### Requirement
From the line with "R10: 20k (+3V3, U1/GP0) -> 20k (0V, U1/GP0)" through the line with "V1: 1.8V (plus", inclusive, return each line of the data below exactly and leave the rest out.

### Available records
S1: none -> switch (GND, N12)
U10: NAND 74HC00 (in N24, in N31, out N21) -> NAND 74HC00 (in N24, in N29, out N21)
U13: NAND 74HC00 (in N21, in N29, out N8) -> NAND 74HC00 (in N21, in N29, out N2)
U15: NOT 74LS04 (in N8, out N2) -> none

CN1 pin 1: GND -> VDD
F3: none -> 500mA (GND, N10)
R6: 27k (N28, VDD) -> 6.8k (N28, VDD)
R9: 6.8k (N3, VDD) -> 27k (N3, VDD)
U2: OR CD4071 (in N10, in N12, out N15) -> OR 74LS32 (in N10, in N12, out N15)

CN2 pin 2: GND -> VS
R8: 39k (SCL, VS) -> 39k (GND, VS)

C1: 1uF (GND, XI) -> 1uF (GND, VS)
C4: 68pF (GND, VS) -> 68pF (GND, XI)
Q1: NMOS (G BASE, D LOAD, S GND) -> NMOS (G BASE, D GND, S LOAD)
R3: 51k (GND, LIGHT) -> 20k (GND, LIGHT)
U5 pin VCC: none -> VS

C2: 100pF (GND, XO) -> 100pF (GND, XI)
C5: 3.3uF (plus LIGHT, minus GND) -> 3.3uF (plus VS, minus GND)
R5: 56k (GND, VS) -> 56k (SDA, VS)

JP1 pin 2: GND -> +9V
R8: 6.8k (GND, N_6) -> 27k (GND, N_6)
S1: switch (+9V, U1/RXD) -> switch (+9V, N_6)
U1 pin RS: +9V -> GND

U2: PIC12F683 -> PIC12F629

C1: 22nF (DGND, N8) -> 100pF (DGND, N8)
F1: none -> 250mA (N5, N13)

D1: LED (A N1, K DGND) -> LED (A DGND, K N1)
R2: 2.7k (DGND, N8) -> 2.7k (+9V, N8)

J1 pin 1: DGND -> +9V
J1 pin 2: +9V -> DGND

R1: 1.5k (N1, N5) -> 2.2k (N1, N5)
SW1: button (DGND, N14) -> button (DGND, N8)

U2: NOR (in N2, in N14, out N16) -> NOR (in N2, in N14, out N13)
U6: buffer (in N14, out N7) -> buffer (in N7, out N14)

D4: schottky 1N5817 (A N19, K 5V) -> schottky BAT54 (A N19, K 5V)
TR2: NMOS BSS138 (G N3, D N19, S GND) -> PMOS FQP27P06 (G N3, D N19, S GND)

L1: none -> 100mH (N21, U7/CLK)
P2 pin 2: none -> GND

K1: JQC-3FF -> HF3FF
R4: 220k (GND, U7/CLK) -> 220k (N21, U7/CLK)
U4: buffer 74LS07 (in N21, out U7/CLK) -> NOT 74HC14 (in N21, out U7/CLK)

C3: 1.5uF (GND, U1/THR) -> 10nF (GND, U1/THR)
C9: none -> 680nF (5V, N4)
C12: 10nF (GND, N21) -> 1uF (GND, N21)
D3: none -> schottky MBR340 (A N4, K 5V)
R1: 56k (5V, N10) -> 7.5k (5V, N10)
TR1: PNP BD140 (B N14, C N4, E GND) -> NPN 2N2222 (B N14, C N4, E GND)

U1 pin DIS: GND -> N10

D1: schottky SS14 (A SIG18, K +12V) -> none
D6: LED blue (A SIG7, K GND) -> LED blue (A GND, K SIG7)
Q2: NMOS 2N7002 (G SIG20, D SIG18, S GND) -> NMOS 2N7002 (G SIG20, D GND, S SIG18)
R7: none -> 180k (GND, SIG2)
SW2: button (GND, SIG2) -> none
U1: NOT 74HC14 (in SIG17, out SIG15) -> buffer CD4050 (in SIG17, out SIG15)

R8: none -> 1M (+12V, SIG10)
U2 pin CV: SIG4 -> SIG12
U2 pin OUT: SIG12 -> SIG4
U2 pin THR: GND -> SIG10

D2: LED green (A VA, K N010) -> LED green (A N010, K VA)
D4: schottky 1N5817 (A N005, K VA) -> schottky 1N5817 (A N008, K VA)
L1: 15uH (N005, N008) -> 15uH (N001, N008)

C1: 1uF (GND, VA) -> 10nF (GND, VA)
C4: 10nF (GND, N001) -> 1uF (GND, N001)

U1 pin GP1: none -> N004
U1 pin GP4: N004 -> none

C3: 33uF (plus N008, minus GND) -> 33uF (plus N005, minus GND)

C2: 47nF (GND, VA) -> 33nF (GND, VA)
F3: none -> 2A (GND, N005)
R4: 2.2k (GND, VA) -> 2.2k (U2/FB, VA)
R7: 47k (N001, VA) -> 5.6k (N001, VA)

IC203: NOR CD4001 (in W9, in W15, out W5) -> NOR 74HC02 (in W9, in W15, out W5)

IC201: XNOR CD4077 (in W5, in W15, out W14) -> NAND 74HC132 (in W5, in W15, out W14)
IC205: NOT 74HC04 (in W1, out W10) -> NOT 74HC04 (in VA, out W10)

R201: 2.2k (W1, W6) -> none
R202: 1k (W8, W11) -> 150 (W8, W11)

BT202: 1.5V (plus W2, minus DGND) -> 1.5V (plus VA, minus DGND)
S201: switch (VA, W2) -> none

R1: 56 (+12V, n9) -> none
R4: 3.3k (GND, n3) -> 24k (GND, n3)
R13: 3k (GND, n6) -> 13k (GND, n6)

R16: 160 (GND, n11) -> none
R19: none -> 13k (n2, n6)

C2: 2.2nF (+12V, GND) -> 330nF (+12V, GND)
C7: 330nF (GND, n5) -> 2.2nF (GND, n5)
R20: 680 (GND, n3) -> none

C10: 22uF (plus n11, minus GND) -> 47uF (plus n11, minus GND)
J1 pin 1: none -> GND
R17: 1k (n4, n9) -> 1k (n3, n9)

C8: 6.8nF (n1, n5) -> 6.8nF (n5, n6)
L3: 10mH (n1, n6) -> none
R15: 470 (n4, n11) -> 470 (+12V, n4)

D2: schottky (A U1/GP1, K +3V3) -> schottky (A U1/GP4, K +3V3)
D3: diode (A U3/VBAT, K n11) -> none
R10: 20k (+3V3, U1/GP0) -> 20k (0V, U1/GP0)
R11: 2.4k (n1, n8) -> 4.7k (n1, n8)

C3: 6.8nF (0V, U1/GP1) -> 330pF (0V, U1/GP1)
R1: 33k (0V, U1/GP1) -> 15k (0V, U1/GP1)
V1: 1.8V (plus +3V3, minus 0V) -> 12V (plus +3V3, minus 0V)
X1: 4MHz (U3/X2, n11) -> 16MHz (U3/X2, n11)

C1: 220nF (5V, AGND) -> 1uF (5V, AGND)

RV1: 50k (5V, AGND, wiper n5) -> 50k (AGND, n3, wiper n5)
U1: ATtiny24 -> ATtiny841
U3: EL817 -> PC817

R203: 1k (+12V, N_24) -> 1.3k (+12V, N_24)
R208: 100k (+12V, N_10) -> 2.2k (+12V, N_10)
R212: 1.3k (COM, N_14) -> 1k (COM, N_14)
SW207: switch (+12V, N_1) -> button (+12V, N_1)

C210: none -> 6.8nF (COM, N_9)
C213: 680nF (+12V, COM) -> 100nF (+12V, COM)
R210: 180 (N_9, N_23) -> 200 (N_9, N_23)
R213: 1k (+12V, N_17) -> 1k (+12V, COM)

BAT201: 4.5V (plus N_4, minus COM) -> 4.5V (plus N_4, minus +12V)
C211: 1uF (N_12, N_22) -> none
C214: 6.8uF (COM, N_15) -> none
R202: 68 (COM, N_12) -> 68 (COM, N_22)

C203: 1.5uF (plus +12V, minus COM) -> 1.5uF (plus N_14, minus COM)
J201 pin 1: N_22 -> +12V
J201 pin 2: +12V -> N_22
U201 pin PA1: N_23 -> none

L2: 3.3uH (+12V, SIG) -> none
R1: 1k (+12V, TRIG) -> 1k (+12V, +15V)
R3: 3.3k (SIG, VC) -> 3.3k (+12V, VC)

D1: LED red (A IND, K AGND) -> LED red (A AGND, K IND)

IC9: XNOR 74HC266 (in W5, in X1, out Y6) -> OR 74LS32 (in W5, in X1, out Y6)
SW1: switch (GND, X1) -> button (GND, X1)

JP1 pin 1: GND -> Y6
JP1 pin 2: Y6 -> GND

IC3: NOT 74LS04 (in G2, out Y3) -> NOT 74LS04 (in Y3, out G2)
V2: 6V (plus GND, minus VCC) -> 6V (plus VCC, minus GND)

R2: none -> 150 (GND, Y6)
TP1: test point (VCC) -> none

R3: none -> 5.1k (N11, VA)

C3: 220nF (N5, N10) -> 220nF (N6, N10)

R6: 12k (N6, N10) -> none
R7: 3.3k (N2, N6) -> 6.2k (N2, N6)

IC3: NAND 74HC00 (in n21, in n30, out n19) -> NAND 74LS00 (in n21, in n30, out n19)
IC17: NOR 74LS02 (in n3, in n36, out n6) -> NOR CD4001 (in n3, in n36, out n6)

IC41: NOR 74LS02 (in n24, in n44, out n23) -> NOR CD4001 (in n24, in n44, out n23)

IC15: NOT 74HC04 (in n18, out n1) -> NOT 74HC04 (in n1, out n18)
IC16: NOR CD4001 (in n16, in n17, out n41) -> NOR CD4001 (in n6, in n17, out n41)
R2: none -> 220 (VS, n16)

### The completed task
R10: 20k (+3V3, U1/GP0) -> 20k (0V, U1/GP0)
R11: 2.4k (n1, n8) -> 4.7k (n1, n8)

C3: 6.8nF (0V, U1/GP1) -> 330pF (0V, U1/GP1)
R1: 33k (0V, U1/GP1) -> 15k (0V, U1/GP1)
V1: 1.8V (plus +3V3, minus 0V) -> 12V (plus +3V3, minus 0V)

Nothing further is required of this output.